··· Provided entries

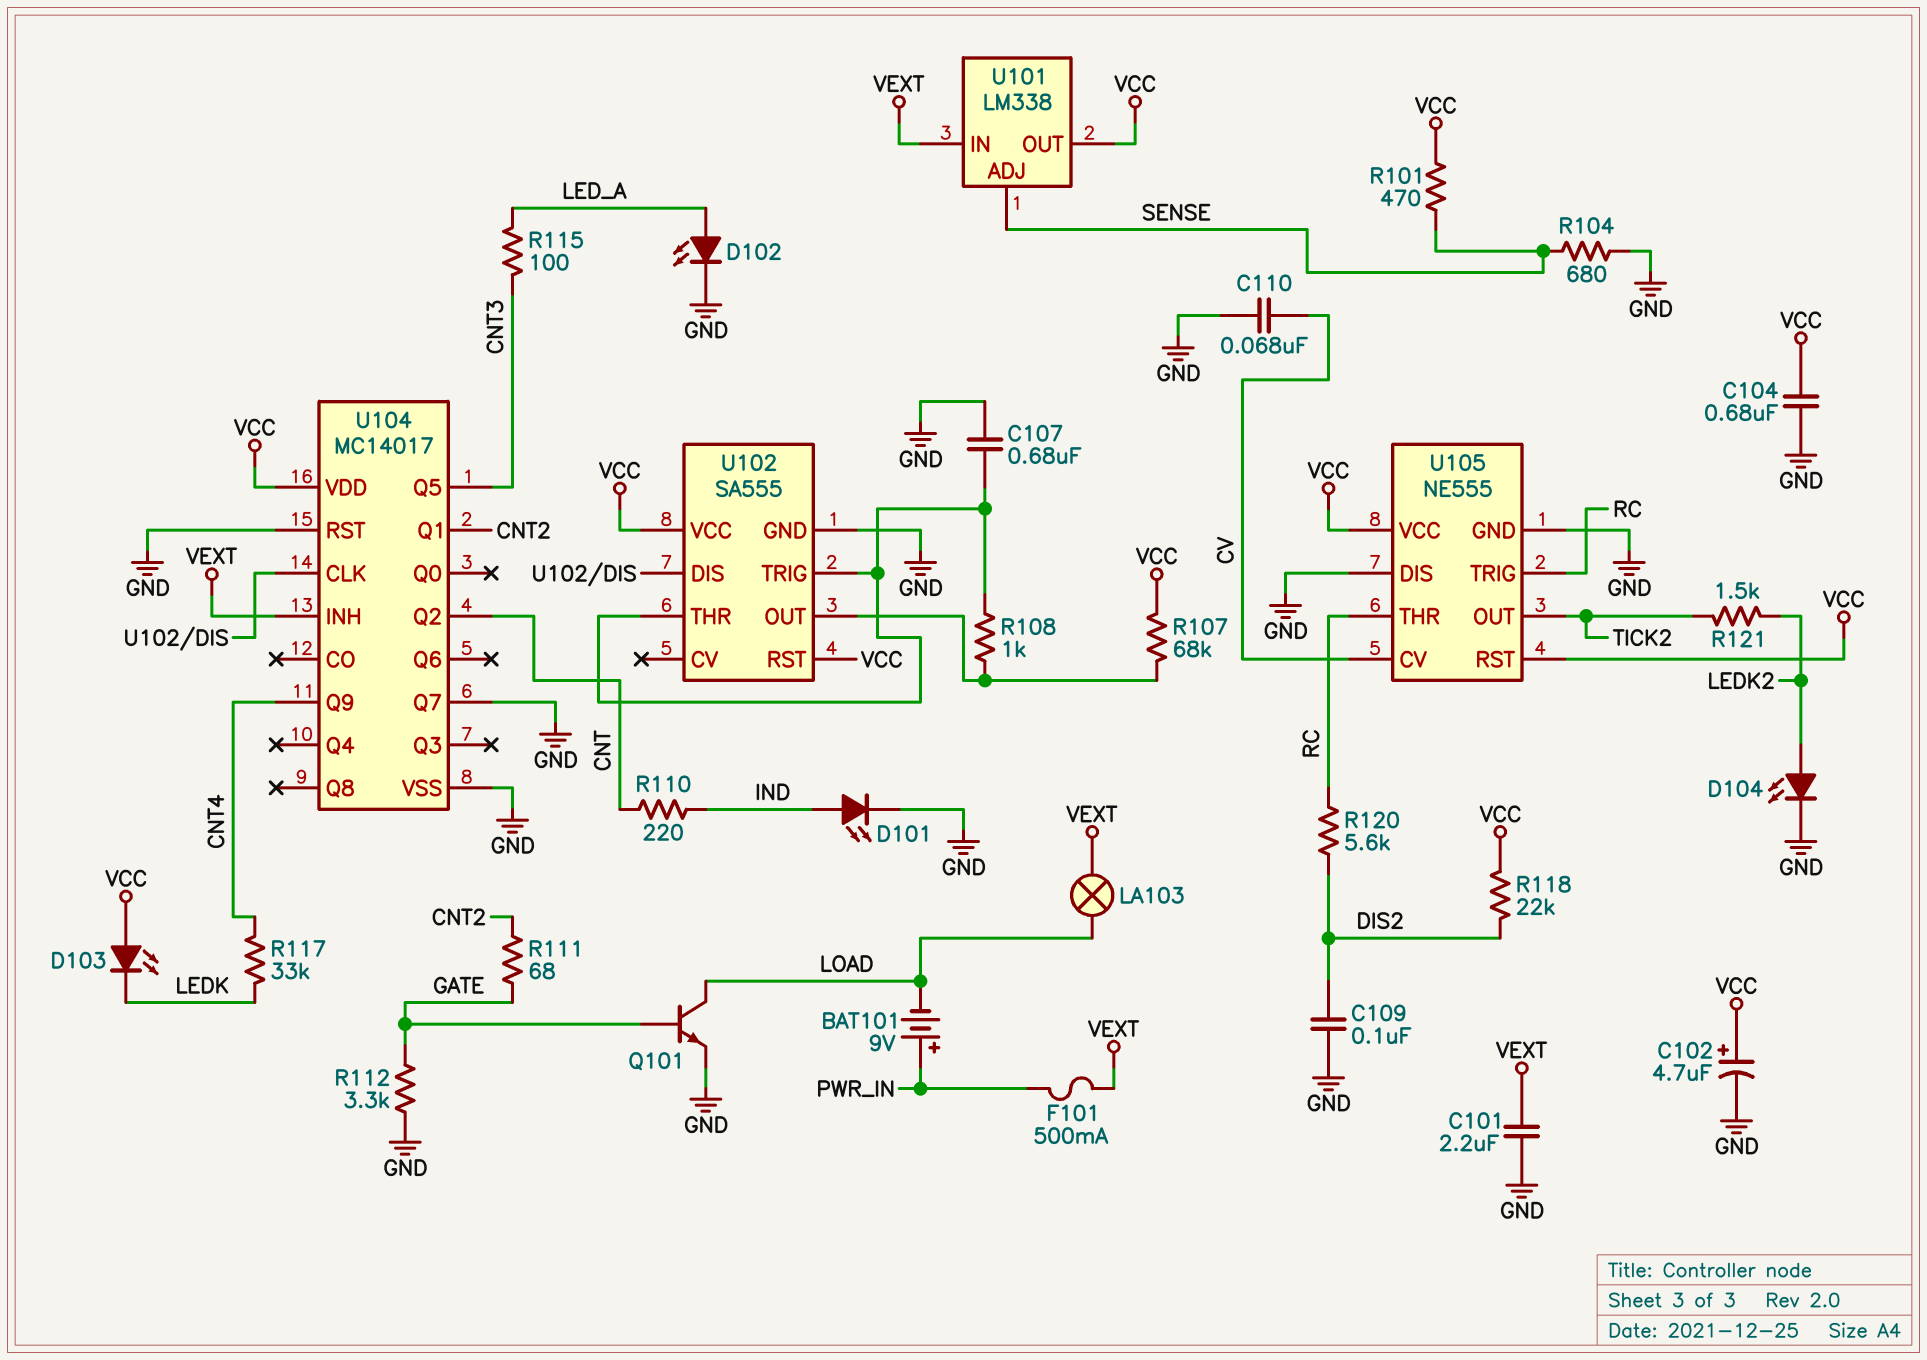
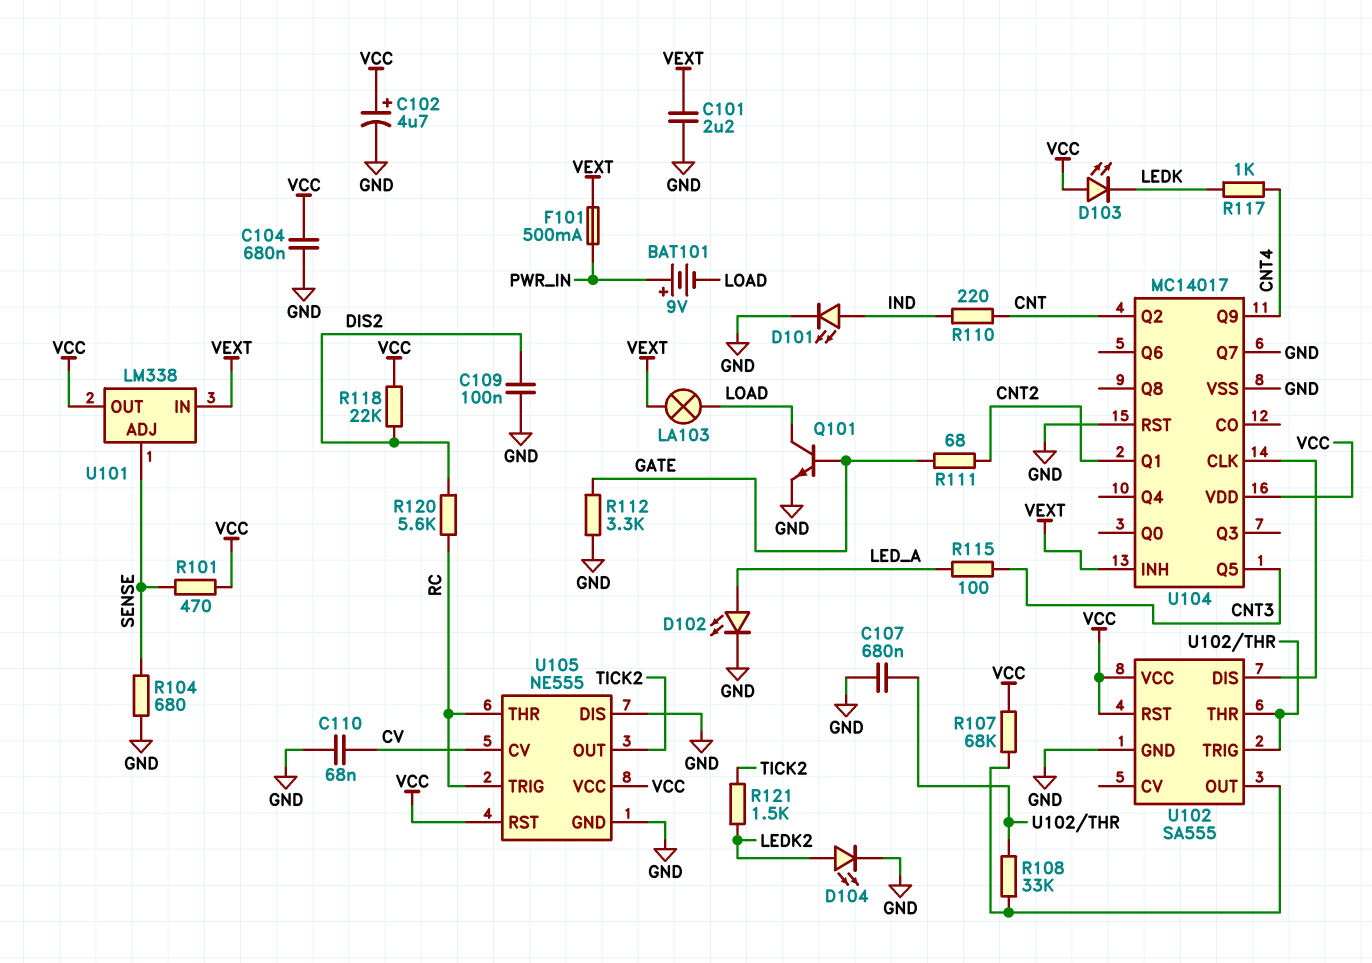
R108: 1k (U102/OUT, U102/THR) -> 33k (U102/OUT, U102/THR)
R117: 33k (CNT4, LEDK) -> 1k (CNT4, LEDK)

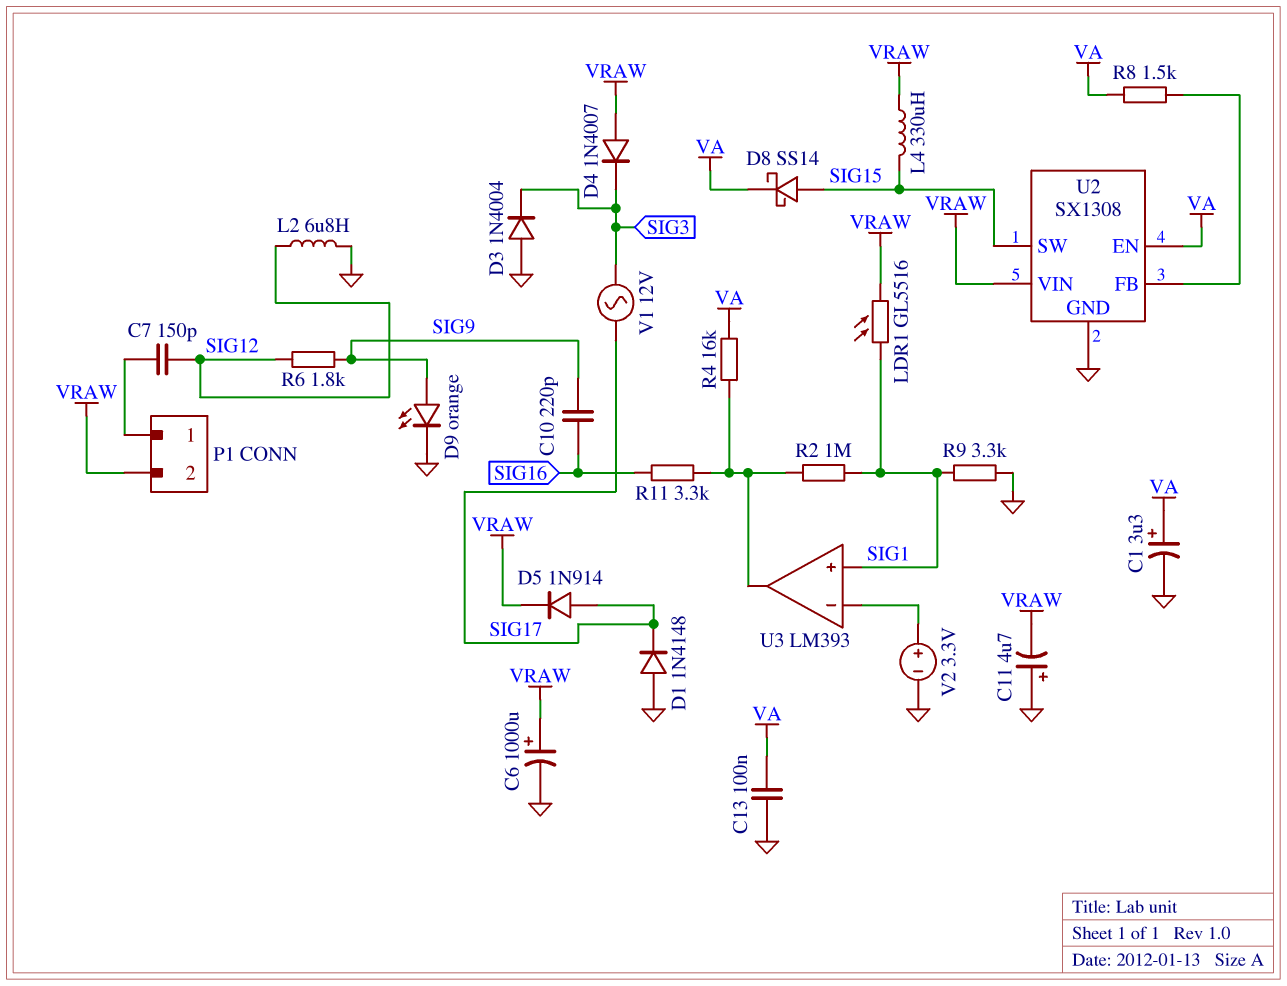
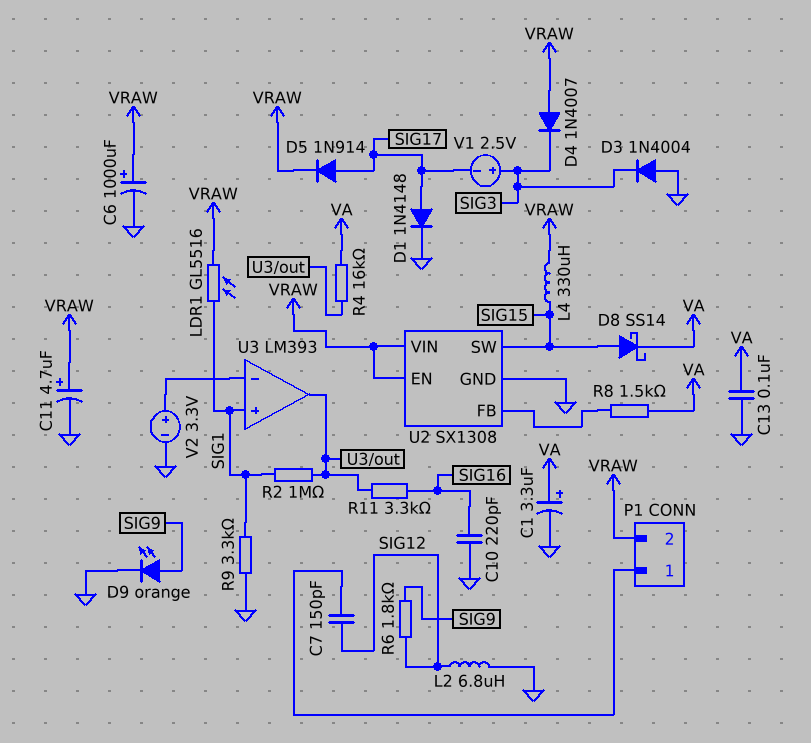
C10: 220pF (SIG9, SIG16) -> 220pF (GND, SIG16)
C11: 4.7uF (plus GND, minus VRAW) -> 4.7uF (plus VRAW, minus GND)
D1: diode 1N4148 (A GND, K SIG17) -> diode 1N4148 (A SIG17, K GND)
U2 pin EN: VA -> VRAW
V1: AC 12V (SIG3, SIG17) -> 2.5V (plus SIG3, minus SIG17)

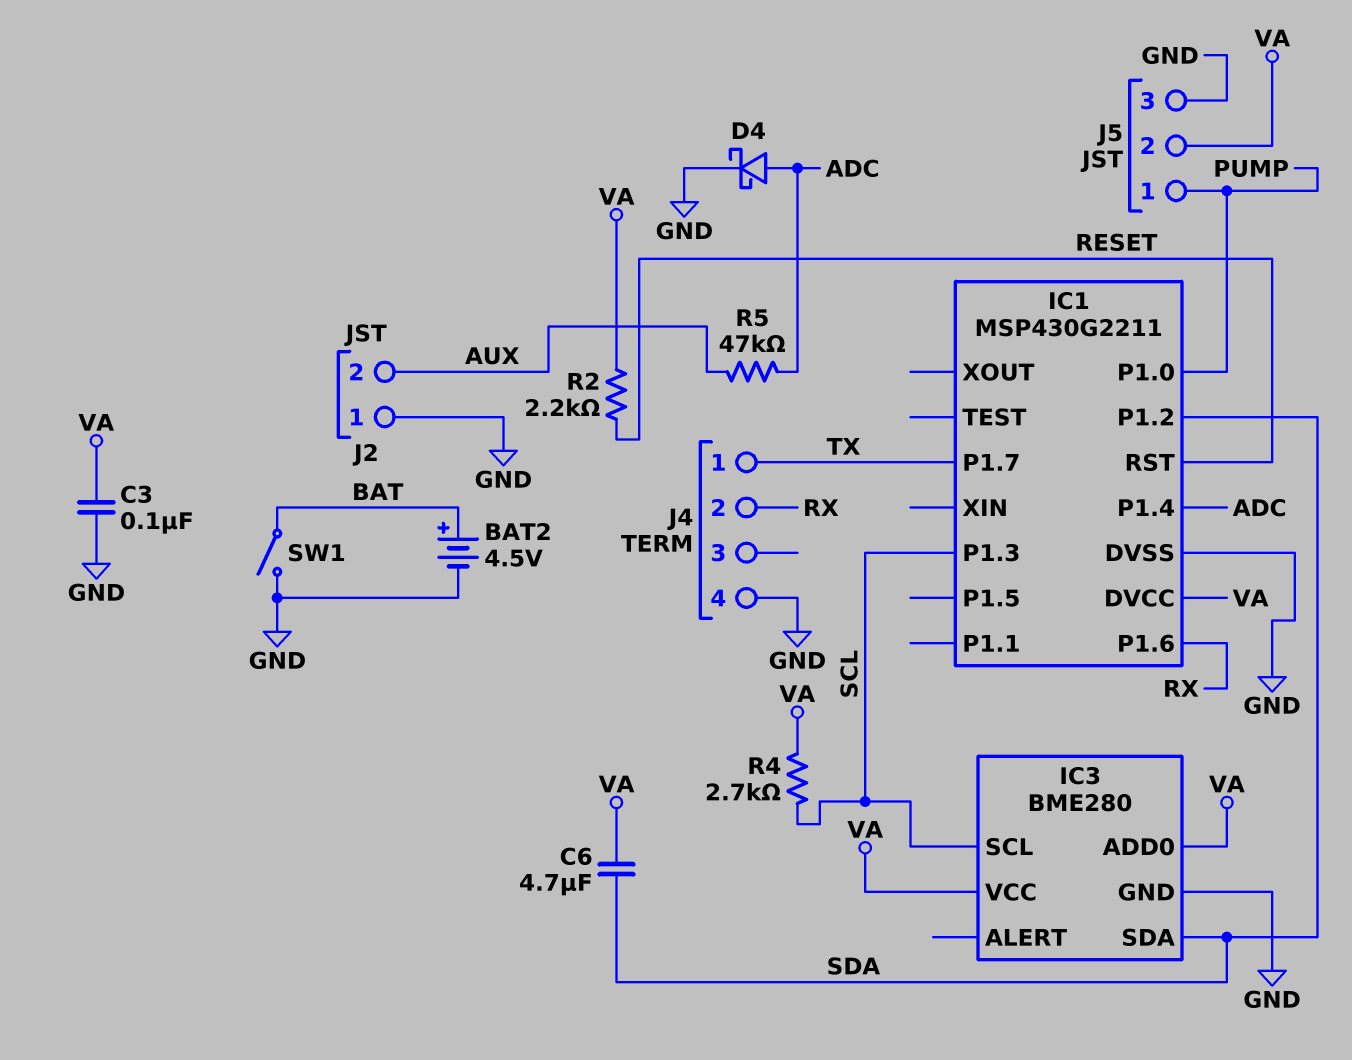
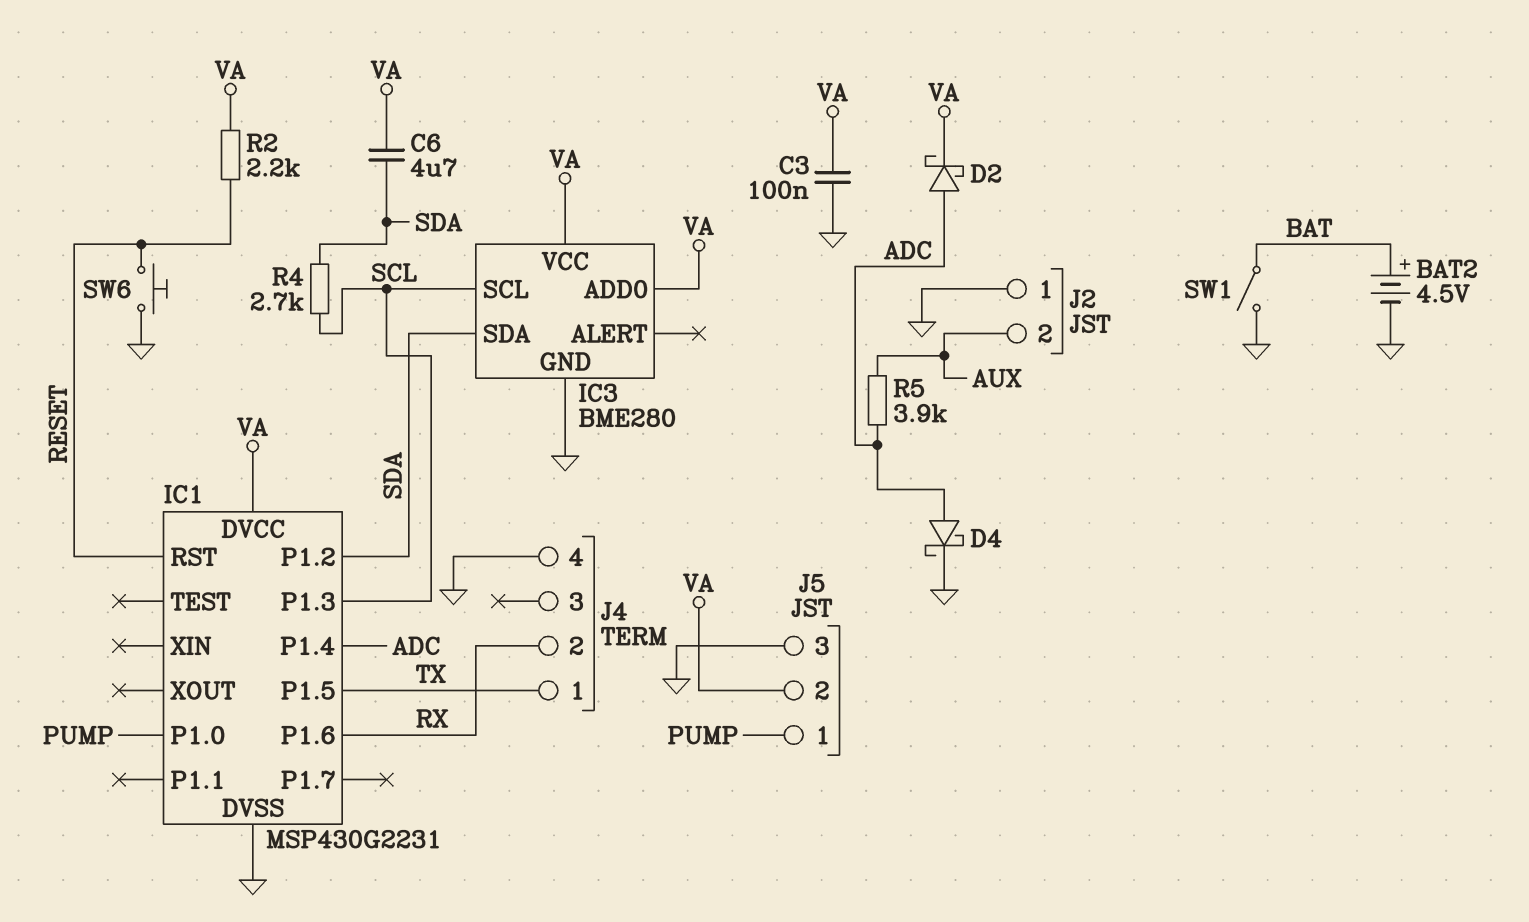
D2: none -> schottky (A ADC, K VA)
IC1: MSP430G2211 -> MSP430G2231
IC1 pin P1.5: none -> TX
IC1 pin P1.7: TX -> none
R4: 2.7k (SCL, VA) -> 2.7k (SCL, SDA)
R5: 47k (ADC, AUX) -> 3.9k (ADC, AUX)
SW6: none -> button (GND, RESET)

······

■ Activity:
The required result is an exact copy of the lines from the line containing "R117: 33k (CNT4, LEDK) -> 1k (CNT4, LEDK)" through the end of the entries, with every picture left out.

■ Written answer:
R117: 33k (CNT4, LEDK) -> 1k (CNT4, LEDK)

C10: 220pF (SIG9, SIG16) -> 220pF (GND, SIG16)
C11: 4.7uF (plus GND, minus VRAW) -> 4.7uF (plus VRAW, minus GND)
D1: diode 1N4148 (A GND, K SIG17) -> diode 1N4148 (A SIG17, K GND)
U2 pin EN: VA -> VRAW
V1: AC 12V (SIG3, SIG17) -> 2.5V (plus SIG3, minus SIG17)

D2: none -> schottky (A ADC, K VA)
IC1: MSP430G2211 -> MSP430G2231
IC1 pin P1.5: none -> TX
IC1 pin P1.7: TX -> none
R4: 2.7k (SCL, VA) -> 2.7k (SCL, SDA)
R5: 47k (ADC, AUX) -> 3.9k (ADC, AUX)
SW6: none -> button (GND, RESET)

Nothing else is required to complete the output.